- Work to complete
Locate every line in the records below that contains the word "schottky", and copy each one.

Extracted data: Begin

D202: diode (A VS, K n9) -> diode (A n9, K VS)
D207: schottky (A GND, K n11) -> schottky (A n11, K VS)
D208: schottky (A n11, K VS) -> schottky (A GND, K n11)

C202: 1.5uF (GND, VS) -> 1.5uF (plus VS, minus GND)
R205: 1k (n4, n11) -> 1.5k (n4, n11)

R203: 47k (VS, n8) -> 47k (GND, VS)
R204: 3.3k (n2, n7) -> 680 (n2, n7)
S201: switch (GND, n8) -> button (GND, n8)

Extracted data: End

- Answer to this problem
D207: schottky (A GND, K n11) -> schottky (A n11, K VS)
D208: schottky (A n11, K VS) -> schottky (A GND, K n11)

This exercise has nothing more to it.